Scene comparison data:
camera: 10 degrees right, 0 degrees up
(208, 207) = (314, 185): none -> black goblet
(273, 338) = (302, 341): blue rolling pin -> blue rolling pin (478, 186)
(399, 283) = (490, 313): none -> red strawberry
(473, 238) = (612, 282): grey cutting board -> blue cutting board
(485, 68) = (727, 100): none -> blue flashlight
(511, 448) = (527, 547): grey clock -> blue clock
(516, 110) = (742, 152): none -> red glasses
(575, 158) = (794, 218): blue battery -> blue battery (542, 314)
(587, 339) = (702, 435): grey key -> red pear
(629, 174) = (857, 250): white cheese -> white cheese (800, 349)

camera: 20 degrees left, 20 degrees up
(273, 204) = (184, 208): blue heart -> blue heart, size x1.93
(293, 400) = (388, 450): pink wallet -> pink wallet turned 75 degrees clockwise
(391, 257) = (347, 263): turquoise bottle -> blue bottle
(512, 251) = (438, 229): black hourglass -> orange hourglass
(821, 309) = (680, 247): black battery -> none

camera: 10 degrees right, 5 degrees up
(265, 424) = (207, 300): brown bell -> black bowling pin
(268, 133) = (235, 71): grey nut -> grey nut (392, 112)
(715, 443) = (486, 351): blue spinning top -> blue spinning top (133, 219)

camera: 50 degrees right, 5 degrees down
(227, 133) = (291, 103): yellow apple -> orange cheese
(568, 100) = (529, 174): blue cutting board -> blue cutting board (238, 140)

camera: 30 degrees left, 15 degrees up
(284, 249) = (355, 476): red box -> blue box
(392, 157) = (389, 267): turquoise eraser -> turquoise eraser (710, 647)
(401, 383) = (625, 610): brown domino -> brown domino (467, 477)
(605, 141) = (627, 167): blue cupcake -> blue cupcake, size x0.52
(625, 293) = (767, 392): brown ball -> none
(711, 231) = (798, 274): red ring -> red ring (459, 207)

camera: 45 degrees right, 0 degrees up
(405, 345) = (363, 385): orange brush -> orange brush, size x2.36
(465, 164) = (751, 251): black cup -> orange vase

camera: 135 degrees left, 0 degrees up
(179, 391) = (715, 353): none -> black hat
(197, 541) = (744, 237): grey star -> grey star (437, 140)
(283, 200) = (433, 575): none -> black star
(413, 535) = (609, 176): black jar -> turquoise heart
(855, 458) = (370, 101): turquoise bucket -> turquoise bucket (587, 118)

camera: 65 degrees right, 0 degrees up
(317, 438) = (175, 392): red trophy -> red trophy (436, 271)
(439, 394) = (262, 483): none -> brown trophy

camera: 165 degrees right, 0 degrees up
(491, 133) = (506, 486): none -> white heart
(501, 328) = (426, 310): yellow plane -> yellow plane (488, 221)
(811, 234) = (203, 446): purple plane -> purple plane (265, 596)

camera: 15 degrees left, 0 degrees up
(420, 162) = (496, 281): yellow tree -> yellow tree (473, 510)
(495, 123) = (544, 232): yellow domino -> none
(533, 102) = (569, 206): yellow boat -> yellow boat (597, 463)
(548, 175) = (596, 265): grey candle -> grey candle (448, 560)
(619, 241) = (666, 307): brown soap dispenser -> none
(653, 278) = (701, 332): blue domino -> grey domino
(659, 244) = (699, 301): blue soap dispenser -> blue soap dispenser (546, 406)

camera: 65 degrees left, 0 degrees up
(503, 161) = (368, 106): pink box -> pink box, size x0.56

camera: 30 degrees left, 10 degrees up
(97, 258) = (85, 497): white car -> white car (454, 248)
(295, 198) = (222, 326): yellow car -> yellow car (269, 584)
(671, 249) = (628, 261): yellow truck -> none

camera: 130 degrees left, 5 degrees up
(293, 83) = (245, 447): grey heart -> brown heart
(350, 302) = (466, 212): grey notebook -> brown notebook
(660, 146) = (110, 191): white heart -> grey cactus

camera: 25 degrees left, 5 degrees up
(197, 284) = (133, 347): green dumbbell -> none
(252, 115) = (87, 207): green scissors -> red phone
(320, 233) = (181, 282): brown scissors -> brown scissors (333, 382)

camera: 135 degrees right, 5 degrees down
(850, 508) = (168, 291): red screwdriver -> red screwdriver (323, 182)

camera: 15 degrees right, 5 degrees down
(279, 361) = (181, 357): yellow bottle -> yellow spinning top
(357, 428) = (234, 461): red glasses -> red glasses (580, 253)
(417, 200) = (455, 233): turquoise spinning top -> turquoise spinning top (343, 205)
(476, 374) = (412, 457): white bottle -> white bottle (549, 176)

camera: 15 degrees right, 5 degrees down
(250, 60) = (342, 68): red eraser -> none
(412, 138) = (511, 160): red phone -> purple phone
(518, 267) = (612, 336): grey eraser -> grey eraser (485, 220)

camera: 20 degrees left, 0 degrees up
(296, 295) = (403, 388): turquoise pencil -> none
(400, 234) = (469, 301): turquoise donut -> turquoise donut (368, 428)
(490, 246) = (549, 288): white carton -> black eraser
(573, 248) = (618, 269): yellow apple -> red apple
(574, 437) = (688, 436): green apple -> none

• TASK DIRECTIONS: Copy out each line above, character for character.

• RESPONSE AREA:
camera: 10 degrees right, 0 degrees up
(208, 207) = (314, 185): none -> black goblet
(273, 338) = (302, 341): blue rolling pin -> blue rolling pin (478, 186)
(399, 283) = (490, 313): none -> red strawberry
(473, 238) = (612, 282): grey cutting board -> blue cutting board
(485, 68) = (727, 100): none -> blue flashlight
(511, 448) = (527, 547): grey clock -> blue clock
(516, 110) = (742, 152): none -> red glasses
(575, 158) = (794, 218): blue battery -> blue battery (542, 314)
(587, 339) = (702, 435): grey key -> red pear
(629, 174) = (857, 250): white cheese -> white cheese (800, 349)

camera: 20 degrees left, 20 degrees up
(273, 204) = (184, 208): blue heart -> blue heart, size x1.93
(293, 400) = (388, 450): pink wallet -> pink wallet turned 75 degrees clockwise
(391, 257) = (347, 263): turquoise bottle -> blue bottle
(512, 251) = (438, 229): black hourglass -> orange hourglass
(821, 309) = (680, 247): black battery -> none

camera: 10 degrees right, 5 degrees up
(265, 424) = (207, 300): brown bell -> black bowling pin
(268, 133) = (235, 71): grey nut -> grey nut (392, 112)
(715, 443) = (486, 351): blue spinning top -> blue spinning top (133, 219)

camera: 50 degrees right, 5 degrees down
(227, 133) = (291, 103): yellow apple -> orange cheese
(568, 100) = (529, 174): blue cutting board -> blue cutting board (238, 140)

camera: 30 degrees left, 15 degrees up
(284, 249) = (355, 476): red box -> blue box
(392, 157) = (389, 267): turquoise eraser -> turquoise eraser (710, 647)
(401, 383) = (625, 610): brown domino -> brown domino (467, 477)
(605, 141) = (627, 167): blue cupcake -> blue cupcake, size x0.52
(625, 293) = (767, 392): brown ball -> none
(711, 231) = (798, 274): red ring -> red ring (459, 207)

camera: 45 degrees right, 0 degrees up
(405, 345) = (363, 385): orange brush -> orange brush, size x2.36
(465, 164) = (751, 251): black cup -> orange vase

camera: 135 degrees left, 0 degrees up
(179, 391) = (715, 353): none -> black hat
(197, 541) = (744, 237): grey star -> grey star (437, 140)
(283, 200) = (433, 575): none -> black star
(413, 535) = (609, 176): black jar -> turquoise heart
(855, 458) = (370, 101): turquoise bucket -> turquoise bucket (587, 118)

camera: 65 degrees right, 0 degrees up
(317, 438) = (175, 392): red trophy -> red trophy (436, 271)
(439, 394) = (262, 483): none -> brown trophy

camera: 165 degrees right, 0 degrees up
(491, 133) = (506, 486): none -> white heart
(501, 328) = (426, 310): yellow plane -> yellow plane (488, 221)
(811, 234) = (203, 446): purple plane -> purple plane (265, 596)

camera: 15 degrees left, 0 degrees up
(420, 162) = (496, 281): yellow tree -> yellow tree (473, 510)
(495, 123) = (544, 232): yellow domino -> none
(533, 102) = (569, 206): yellow boat -> yellow boat (597, 463)
(548, 175) = (596, 265): grey candle -> grey candle (448, 560)
(619, 241) = (666, 307): brown soap dispenser -> none
(653, 278) = (701, 332): blue domino -> grey domino
(659, 244) = (699, 301): blue soap dispenser -> blue soap dispenser (546, 406)

camera: 65 degrees left, 0 degrees up
(503, 161) = (368, 106): pink box -> pink box, size x0.56

camera: 30 degrees left, 10 degrees up
(97, 258) = (85, 497): white car -> white car (454, 248)
(295, 198) = (222, 326): yellow car -> yellow car (269, 584)
(671, 249) = (628, 261): yellow truck -> none

camera: 130 degrees left, 5 degrees up
(293, 83) = (245, 447): grey heart -> brown heart
(350, 302) = (466, 212): grey notebook -> brown notebook
(660, 146) = (110, 191): white heart -> grey cactus

camera: 25 degrees left, 5 degrees up
(197, 284) = (133, 347): green dumbbell -> none
(252, 115) = (87, 207): green scissors -> red phone
(320, 233) = (181, 282): brown scissors -> brown scissors (333, 382)

camera: 135 degrees right, 5 degrees down
(850, 508) = (168, 291): red screwdriver -> red screwdriver (323, 182)

camera: 15 degrees right, 5 degrees down
(279, 361) = (181, 357): yellow bottle -> yellow spinning top
(357, 428) = (234, 461): red glasses -> red glasses (580, 253)
(417, 200) = (455, 233): turquoise spinning top -> turquoise spinning top (343, 205)
(476, 374) = (412, 457): white bottle -> white bottle (549, 176)

camera: 15 degrees right, 5 degrees down
(250, 60) = (342, 68): red eraser -> none
(412, 138) = (511, 160): red phone -> purple phone
(518, 267) = (612, 336): grey eraser -> grey eraser (485, 220)

camera: 20 degrees left, 0 degrees up
(296, 295) = (403, 388): turquoise pencil -> none
(400, 234) = (469, 301): turquoise donut -> turquoise donut (368, 428)
(490, 246) = (549, 288): white carton -> black eraser
(573, 248) = (618, 269): yellow apple -> red apple
(574, 437) = (688, 436): green apple -> none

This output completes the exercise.